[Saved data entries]
= Beginning of Section =

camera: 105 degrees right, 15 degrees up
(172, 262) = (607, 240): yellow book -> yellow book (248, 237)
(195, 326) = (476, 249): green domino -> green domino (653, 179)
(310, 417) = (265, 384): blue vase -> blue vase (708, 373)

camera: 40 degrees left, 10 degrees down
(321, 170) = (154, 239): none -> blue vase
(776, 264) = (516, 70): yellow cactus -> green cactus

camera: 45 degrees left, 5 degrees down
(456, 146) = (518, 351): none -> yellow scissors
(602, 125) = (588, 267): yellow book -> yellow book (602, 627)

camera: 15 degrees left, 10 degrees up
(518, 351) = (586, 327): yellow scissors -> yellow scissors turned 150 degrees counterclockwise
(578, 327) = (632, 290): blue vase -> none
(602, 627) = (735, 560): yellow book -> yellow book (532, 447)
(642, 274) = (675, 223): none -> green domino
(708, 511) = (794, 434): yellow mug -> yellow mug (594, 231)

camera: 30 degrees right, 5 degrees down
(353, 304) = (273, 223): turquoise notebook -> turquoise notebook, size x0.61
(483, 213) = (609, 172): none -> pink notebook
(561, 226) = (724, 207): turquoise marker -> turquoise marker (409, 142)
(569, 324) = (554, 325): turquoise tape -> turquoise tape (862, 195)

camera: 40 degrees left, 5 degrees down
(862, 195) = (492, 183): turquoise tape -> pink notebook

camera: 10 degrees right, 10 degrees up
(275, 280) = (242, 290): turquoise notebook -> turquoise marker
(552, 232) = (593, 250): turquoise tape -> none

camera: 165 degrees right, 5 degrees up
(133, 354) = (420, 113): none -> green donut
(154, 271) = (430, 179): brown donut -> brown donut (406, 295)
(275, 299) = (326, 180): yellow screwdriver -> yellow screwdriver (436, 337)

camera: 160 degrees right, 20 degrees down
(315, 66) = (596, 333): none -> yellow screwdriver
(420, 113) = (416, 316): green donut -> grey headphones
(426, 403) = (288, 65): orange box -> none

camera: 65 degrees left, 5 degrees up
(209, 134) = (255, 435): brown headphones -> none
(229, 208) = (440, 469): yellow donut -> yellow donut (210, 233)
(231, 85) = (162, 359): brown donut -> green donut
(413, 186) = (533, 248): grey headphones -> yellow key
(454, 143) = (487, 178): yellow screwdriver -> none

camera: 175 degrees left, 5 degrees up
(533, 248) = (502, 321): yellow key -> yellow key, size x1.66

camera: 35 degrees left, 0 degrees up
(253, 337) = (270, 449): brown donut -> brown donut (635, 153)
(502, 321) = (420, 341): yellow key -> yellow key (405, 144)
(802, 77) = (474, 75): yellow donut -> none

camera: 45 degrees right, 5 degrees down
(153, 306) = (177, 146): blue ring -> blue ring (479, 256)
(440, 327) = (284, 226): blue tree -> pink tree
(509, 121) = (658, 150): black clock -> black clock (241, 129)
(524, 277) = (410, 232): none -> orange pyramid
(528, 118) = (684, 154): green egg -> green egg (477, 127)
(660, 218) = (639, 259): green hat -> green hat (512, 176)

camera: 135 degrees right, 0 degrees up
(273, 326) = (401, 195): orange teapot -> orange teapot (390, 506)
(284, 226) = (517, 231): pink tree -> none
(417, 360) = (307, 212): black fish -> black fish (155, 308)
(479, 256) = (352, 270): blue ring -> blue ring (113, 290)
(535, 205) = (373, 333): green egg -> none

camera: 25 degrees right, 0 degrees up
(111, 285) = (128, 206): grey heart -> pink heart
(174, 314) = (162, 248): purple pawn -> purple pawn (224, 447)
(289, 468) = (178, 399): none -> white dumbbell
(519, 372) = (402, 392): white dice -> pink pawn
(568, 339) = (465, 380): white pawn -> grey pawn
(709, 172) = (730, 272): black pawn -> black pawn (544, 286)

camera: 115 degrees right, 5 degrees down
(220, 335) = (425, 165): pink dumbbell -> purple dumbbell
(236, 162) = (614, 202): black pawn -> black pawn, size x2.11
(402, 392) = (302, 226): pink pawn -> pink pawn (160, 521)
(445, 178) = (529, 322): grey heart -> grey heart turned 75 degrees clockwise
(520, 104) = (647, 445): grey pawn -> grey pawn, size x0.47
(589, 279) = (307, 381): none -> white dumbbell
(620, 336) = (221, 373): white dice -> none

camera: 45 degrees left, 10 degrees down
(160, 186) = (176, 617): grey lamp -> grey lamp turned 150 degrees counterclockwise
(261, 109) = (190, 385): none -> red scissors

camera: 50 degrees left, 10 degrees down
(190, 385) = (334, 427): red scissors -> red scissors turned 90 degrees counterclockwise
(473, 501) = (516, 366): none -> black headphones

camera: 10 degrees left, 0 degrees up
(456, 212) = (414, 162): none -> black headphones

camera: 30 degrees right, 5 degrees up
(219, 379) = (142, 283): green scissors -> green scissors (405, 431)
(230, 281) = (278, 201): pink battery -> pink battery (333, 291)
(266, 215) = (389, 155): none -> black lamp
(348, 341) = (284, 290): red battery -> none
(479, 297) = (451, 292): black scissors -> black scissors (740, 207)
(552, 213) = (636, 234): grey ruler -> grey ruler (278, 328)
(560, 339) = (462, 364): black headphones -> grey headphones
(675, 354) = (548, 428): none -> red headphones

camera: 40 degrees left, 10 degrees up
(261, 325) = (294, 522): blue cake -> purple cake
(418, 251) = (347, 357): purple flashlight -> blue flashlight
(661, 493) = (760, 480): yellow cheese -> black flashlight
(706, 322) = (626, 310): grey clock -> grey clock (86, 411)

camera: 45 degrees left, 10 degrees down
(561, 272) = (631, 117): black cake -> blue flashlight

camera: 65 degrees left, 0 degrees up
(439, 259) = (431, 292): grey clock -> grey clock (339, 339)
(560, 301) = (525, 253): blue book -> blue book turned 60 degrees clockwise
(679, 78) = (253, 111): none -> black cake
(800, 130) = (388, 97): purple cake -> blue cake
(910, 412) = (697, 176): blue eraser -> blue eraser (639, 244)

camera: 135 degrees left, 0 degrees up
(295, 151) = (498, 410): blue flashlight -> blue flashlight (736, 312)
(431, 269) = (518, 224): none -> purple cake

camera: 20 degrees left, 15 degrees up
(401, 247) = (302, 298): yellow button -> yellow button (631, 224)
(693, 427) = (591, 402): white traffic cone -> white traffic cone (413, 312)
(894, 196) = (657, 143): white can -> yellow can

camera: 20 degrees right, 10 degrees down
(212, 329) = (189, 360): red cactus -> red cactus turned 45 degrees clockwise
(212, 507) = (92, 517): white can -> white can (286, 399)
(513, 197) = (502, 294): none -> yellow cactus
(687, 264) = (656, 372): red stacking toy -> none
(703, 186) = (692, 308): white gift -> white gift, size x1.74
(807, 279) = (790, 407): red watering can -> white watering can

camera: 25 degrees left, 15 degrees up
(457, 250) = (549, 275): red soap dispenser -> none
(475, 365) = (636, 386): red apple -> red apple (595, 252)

= End of Section =

Task description:
Starting at the line above that holds "camera: 50 degrees left, 10 degrees down" and ending at the line that holds "(513, 197) = (502, 294): none", transcribe each line exactly and include no other lines.

Task response:
camera: 50 degrees left, 10 degrees down
(190, 385) = (334, 427): red scissors -> red scissors turned 90 degrees counterclockwise
(473, 501) = (516, 366): none -> black headphones

camera: 10 degrees left, 0 degrees up
(456, 212) = (414, 162): none -> black headphones

camera: 30 degrees right, 5 degrees up
(219, 379) = (142, 283): green scissors -> green scissors (405, 431)
(230, 281) = (278, 201): pink battery -> pink battery (333, 291)
(266, 215) = (389, 155): none -> black lamp
(348, 341) = (284, 290): red battery -> none
(479, 297) = (451, 292): black scissors -> black scissors (740, 207)
(552, 213) = (636, 234): grey ruler -> grey ruler (278, 328)
(560, 339) = (462, 364): black headphones -> grey headphones
(675, 354) = (548, 428): none -> red headphones

camera: 40 degrees left, 10 degrees up
(261, 325) = (294, 522): blue cake -> purple cake
(418, 251) = (347, 357): purple flashlight -> blue flashlight
(661, 493) = (760, 480): yellow cheese -> black flashlight
(706, 322) = (626, 310): grey clock -> grey clock (86, 411)

camera: 45 degrees left, 10 degrees down
(561, 272) = (631, 117): black cake -> blue flashlight

camera: 65 degrees left, 0 degrees up
(439, 259) = (431, 292): grey clock -> grey clock (339, 339)
(560, 301) = (525, 253): blue book -> blue book turned 60 degrees clockwise
(679, 78) = (253, 111): none -> black cake
(800, 130) = (388, 97): purple cake -> blue cake
(910, 412) = (697, 176): blue eraser -> blue eraser (639, 244)

camera: 135 degrees left, 0 degrees up
(295, 151) = (498, 410): blue flashlight -> blue flashlight (736, 312)
(431, 269) = (518, 224): none -> purple cake

camera: 20 degrees left, 15 degrees up
(401, 247) = (302, 298): yellow button -> yellow button (631, 224)
(693, 427) = (591, 402): white traffic cone -> white traffic cone (413, 312)
(894, 196) = (657, 143): white can -> yellow can

camera: 20 degrees right, 10 degrees down
(212, 329) = (189, 360): red cactus -> red cactus turned 45 degrees clockwise
(212, 507) = (92, 517): white can -> white can (286, 399)
(513, 197) = (502, 294): none -> yellow cactus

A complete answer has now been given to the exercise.